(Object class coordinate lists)
------------------------------------------------

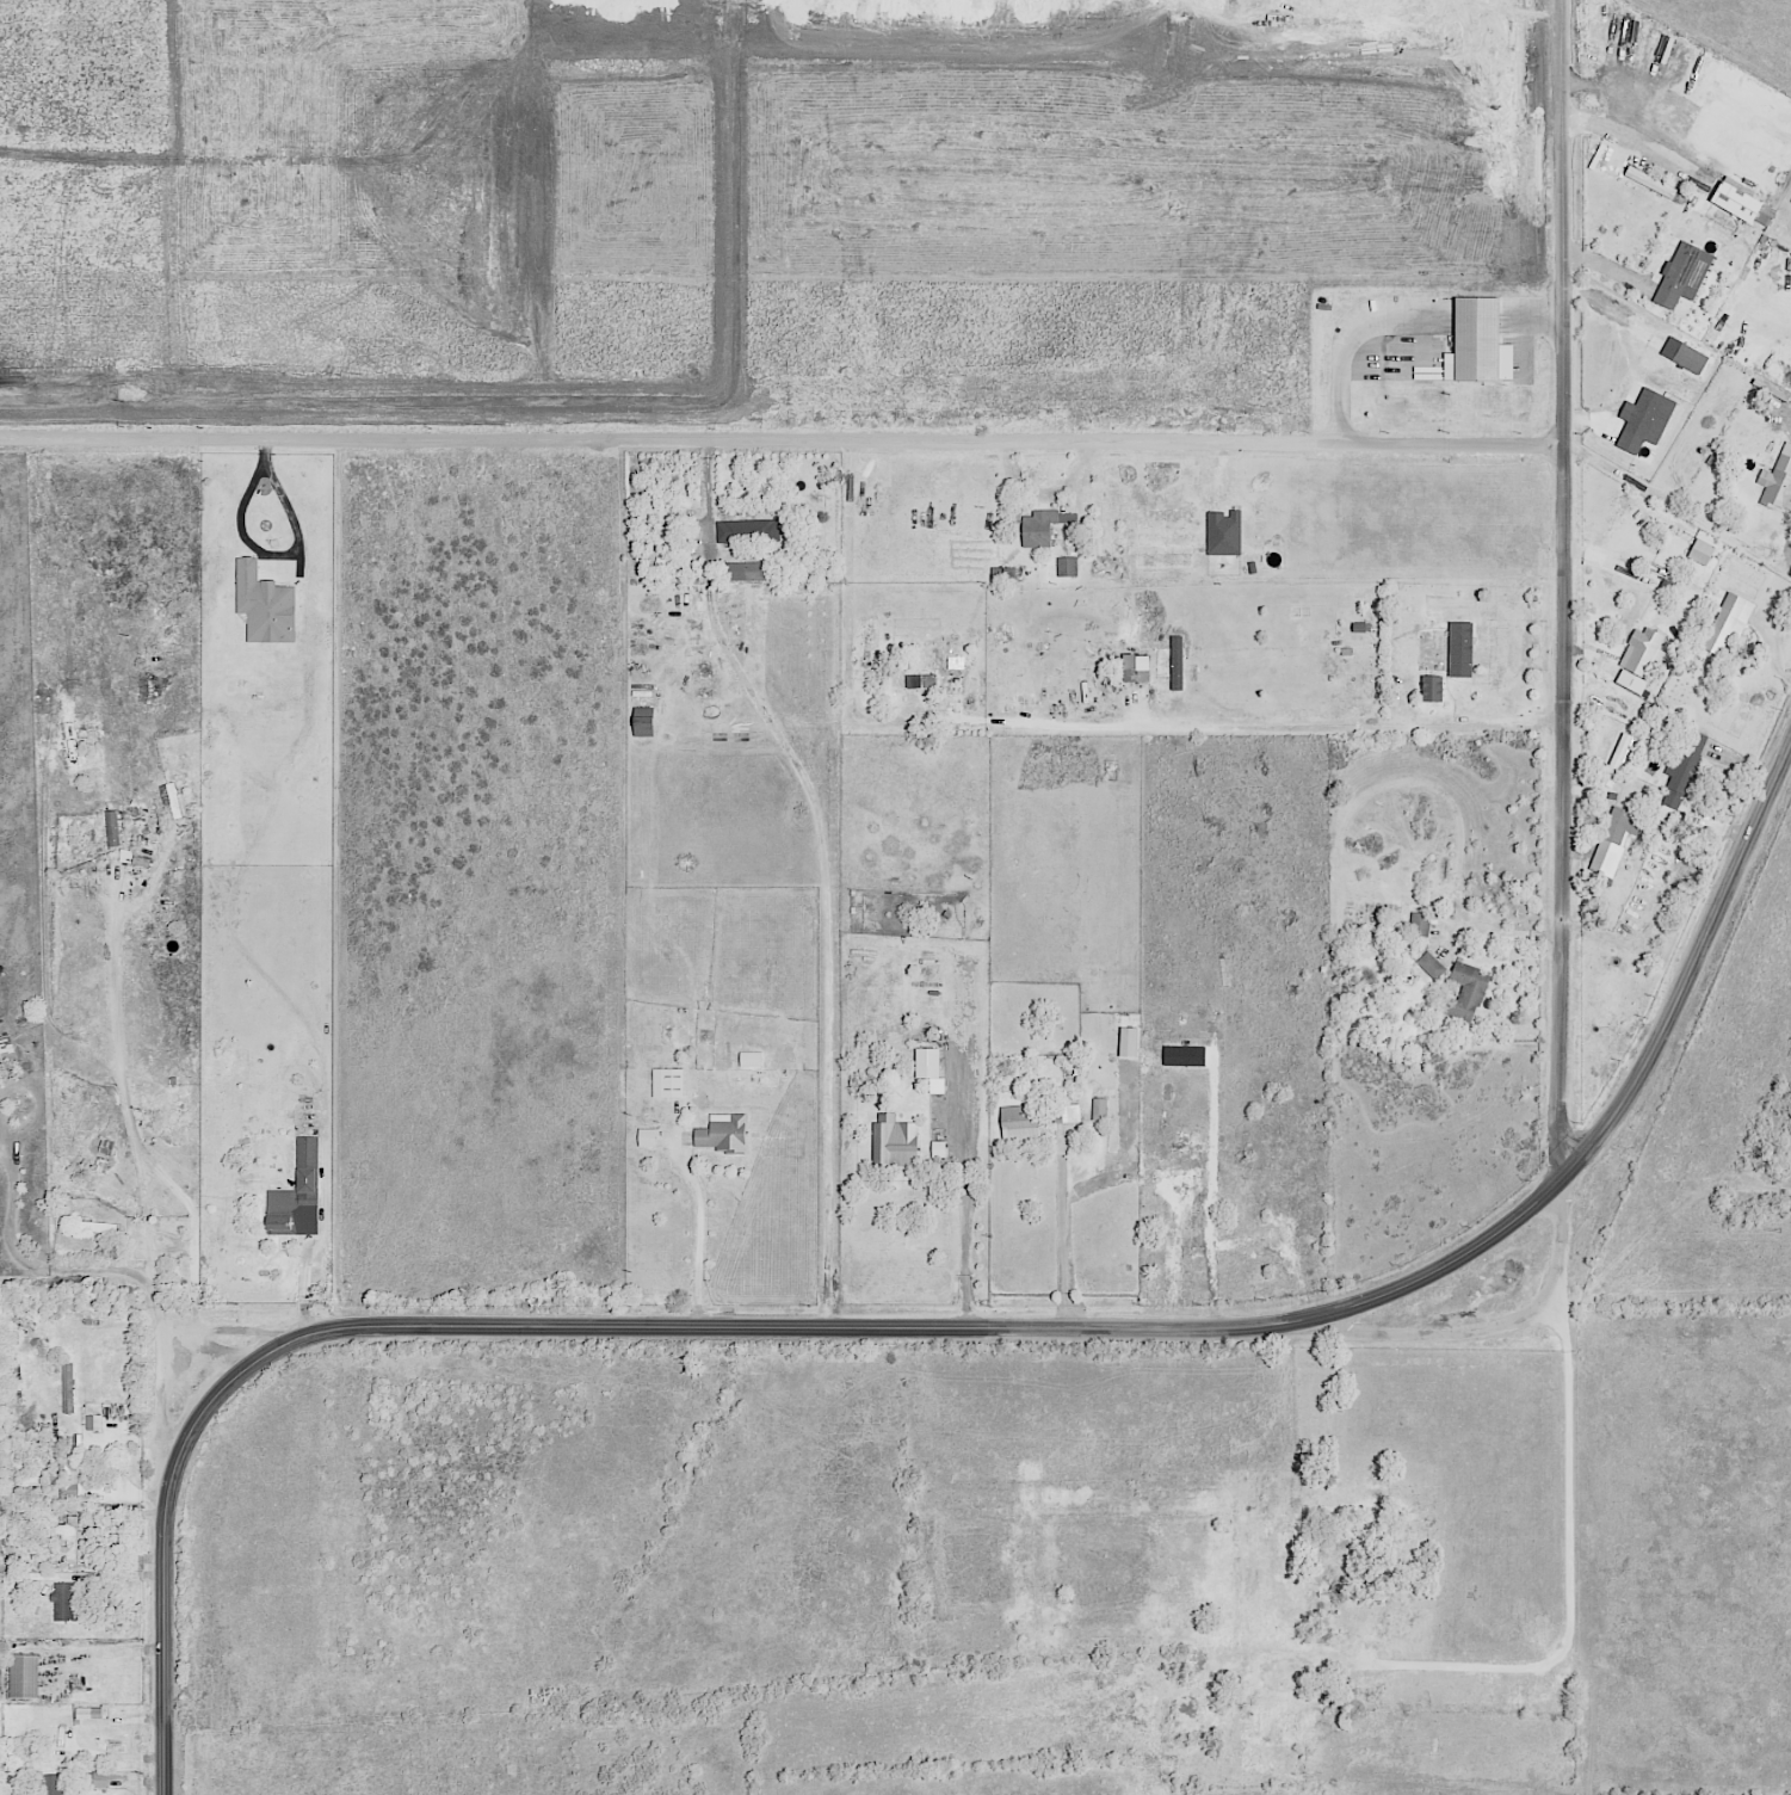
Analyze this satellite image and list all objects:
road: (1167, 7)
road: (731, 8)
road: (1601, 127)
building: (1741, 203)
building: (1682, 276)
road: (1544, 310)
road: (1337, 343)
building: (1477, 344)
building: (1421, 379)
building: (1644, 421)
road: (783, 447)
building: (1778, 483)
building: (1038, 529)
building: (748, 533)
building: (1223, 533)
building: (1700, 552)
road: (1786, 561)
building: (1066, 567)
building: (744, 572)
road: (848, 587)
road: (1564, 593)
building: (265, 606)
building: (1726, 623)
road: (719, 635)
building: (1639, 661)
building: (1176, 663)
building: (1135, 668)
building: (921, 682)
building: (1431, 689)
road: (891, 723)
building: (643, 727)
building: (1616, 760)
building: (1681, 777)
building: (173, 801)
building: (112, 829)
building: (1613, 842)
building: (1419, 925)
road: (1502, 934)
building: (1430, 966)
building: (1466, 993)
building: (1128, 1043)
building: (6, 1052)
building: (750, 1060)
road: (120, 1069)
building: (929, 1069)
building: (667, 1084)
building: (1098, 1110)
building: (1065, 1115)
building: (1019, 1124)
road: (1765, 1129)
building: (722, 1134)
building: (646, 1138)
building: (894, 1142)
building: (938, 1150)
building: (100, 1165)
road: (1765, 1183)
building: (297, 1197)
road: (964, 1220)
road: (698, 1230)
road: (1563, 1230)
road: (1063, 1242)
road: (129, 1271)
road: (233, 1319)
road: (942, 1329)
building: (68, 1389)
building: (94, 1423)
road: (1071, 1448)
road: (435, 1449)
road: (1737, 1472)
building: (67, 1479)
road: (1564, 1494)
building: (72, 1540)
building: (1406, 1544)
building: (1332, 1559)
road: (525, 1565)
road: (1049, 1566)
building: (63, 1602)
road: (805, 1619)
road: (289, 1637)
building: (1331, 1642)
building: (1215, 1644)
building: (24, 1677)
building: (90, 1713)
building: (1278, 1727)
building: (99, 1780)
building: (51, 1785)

------------------------------------------------

Action item » Retype the records verbatim, excluding each image they hold.

Answer to this exercise »
Analyze this satellite image and list all objects:
road: (1167, 7)
road: (731, 8)
road: (1601, 127)
building: (1741, 203)
building: (1682, 276)
road: (1544, 310)
road: (1337, 343)
building: (1477, 344)
building: (1421, 379)
building: (1644, 421)
road: (783, 447)
building: (1778, 483)
building: (1038, 529)
building: (748, 533)
building: (1223, 533)
building: (1700, 552)
road: (1786, 561)
building: (1066, 567)
building: (744, 572)
road: (848, 587)
road: (1564, 593)
building: (265, 606)
building: (1726, 623)
road: (719, 635)
building: (1639, 661)
building: (1176, 663)
building: (1135, 668)
building: (921, 682)
building: (1431, 689)
road: (891, 723)
building: (643, 727)
building: (1616, 760)
building: (1681, 777)
building: (173, 801)
building: (112, 829)
building: (1613, 842)
building: (1419, 925)
road: (1502, 934)
building: (1430, 966)
building: (1466, 993)
building: (1128, 1043)
building: (6, 1052)
building: (750, 1060)
road: (120, 1069)
building: (929, 1069)
building: (667, 1084)
building: (1098, 1110)
building: (1065, 1115)
building: (1019, 1124)
road: (1765, 1129)
building: (722, 1134)
building: (646, 1138)
building: (894, 1142)
building: (938, 1150)
building: (100, 1165)
road: (1765, 1183)
building: (297, 1197)
road: (964, 1220)
road: (698, 1230)
road: (1563, 1230)
road: (1063, 1242)
road: (129, 1271)
road: (233, 1319)
road: (942, 1329)
building: (68, 1389)
building: (94, 1423)
road: (1071, 1448)
road: (435, 1449)
road: (1737, 1472)
building: (67, 1479)
road: (1564, 1494)
building: (72, 1540)
building: (1406, 1544)
building: (1332, 1559)
road: (525, 1565)
road: (1049, 1566)
building: (63, 1602)
road: (805, 1619)
road: (289, 1637)
building: (1331, 1642)
building: (1215, 1644)
building: (24, 1677)
building: (90, 1713)
building: (1278, 1727)
building: (99, 1780)
building: (51, 1785)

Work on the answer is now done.